**The problem:**
Omit the images and retype the records verbatim.

**Data to process:**
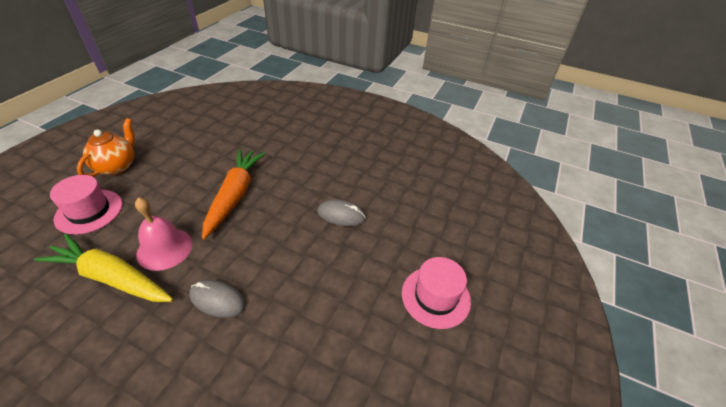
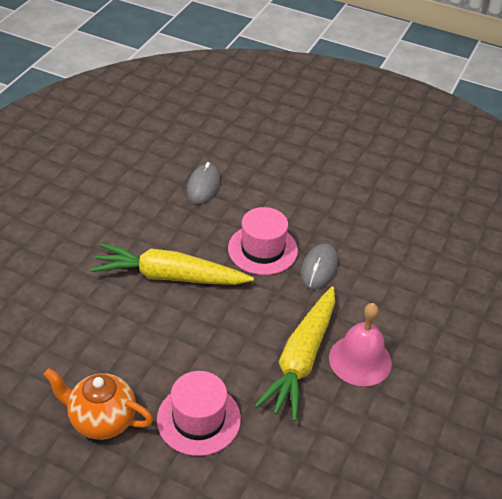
camera: 90 degrees left, 0 degrees up
(164, 248) = (258, 324): pink bell -> pink bell (360, 360)
(235, 195) = (169, 276): orange carrot -> yellow carrot
(435, 296) = (299, 132): pink hat -> pink hat (262, 249)

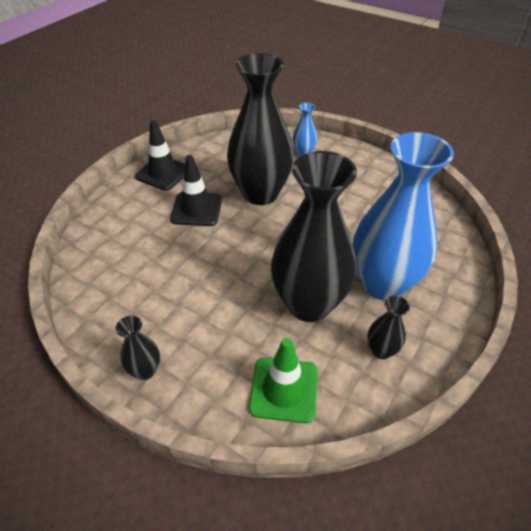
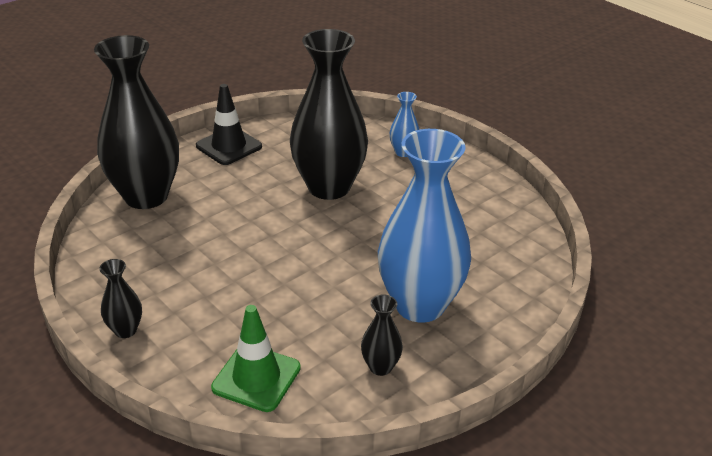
camera: 15 degrees right, 10 degrees down
(196, 209) = (248, 190): black traffic cone -> none
(309, 304) = (324, 307): black vase -> black vase (146, 196)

**Task solution:**
camera: 90 degrees left, 0 degrees up
(164, 248) = (258, 324): pink bell -> pink bell (360, 360)
(235, 195) = (169, 276): orange carrot -> yellow carrot
(435, 296) = (299, 132): pink hat -> pink hat (262, 249)

camera: 15 degrees right, 10 degrees down
(196, 209) = (248, 190): black traffic cone -> none
(309, 304) = (324, 307): black vase -> black vase (146, 196)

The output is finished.